### Exercise objective
Among the lines below, keep only those from the one containing "pink plate A7:C7" through the one containing "pink plate H8 level 1 -> tan plate H8 level 1", and reproduce them exactly.

### Extracted information
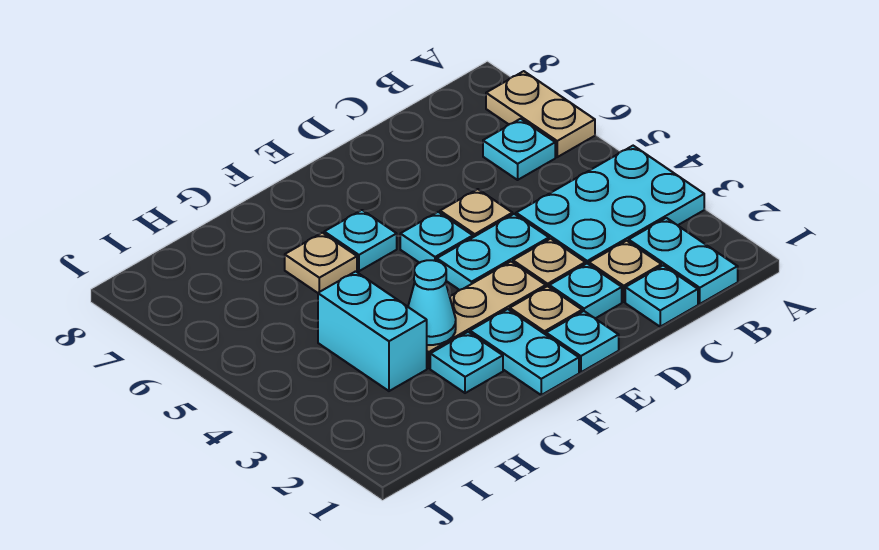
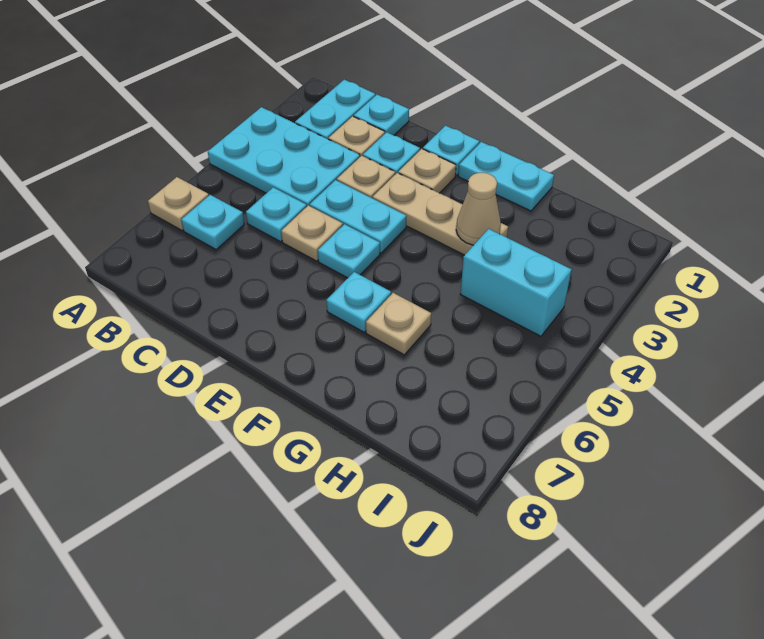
tan plate A6:A7 level 1 -> tan plate A6 level 1
cyan plate F1:F2 level 1 -> cyan plate F1:G1 level 1
cyan plate G2 level 1 -> cyan plate C5 level 1
cyan cone G3 level 2 -> tan cone G3 level 2
cyan brick H3:H4 level 1 -> cyan brick H4:I4 level 1

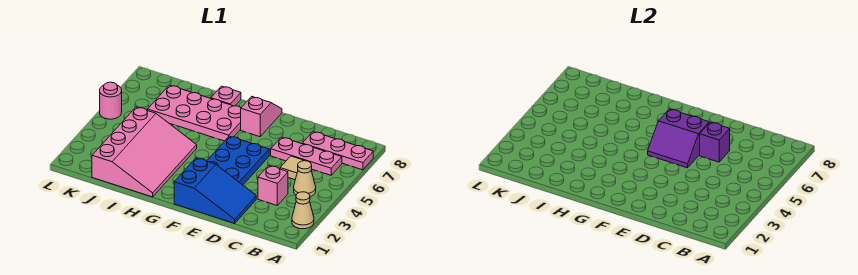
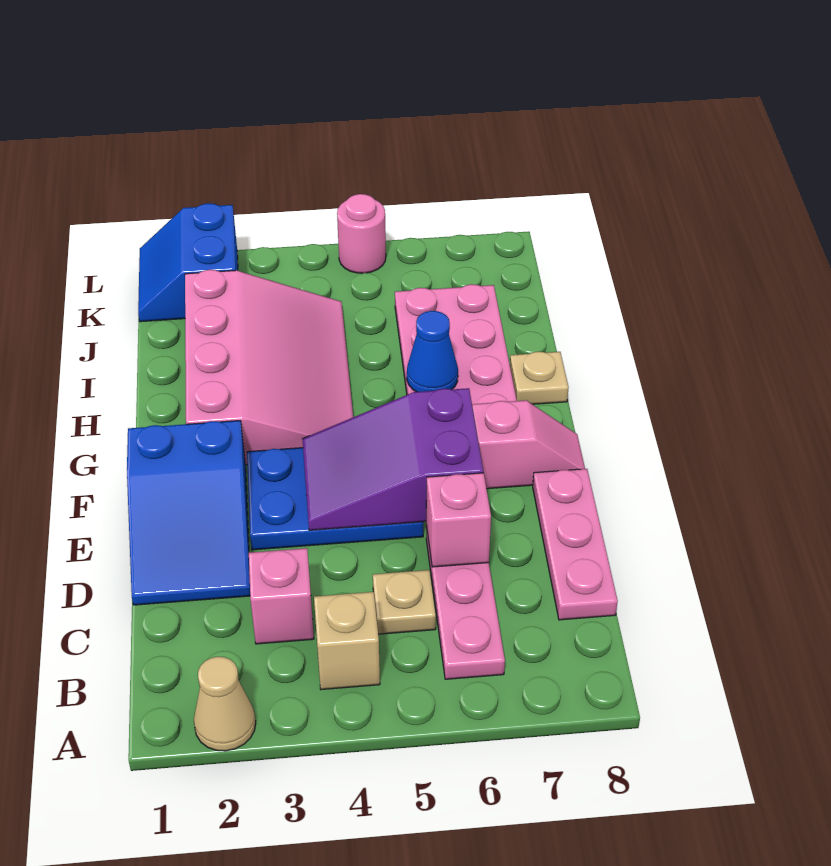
pink plate A7:C7 level 1 -> pink plate C8:E8 level 1
tan cone B4 level 1 -> tan brick B4 level 1
tan tile C5 level 1 -> tan plate C5 level 1
purple brick D6 level 2 -> pink brick D6 level 2
purple slope E5:F6 level 2 top 6 -> purple slope E4:F6 level 2 top 6
pink slope H1:J4 level 1 top J -> pink slope G2:J4 level 1 top 2
none -> blue cone H6 level 2
pink plate H8 level 1 -> tan plate H8 level 1
none -> blue slope K1:L2 level 1 top 2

### Expected answer
pink plate A7:C7 level 1 -> pink plate C8:E8 level 1
tan cone B4 level 1 -> tan brick B4 level 1
tan tile C5 level 1 -> tan plate C5 level 1
purple brick D6 level 2 -> pink brick D6 level 2
purple slope E5:F6 level 2 top 6 -> purple slope E4:F6 level 2 top 6
pink slope H1:J4 level 1 top J -> pink slope G2:J4 level 1 top 2
none -> blue cone H6 level 2
pink plate H8 level 1 -> tan plate H8 level 1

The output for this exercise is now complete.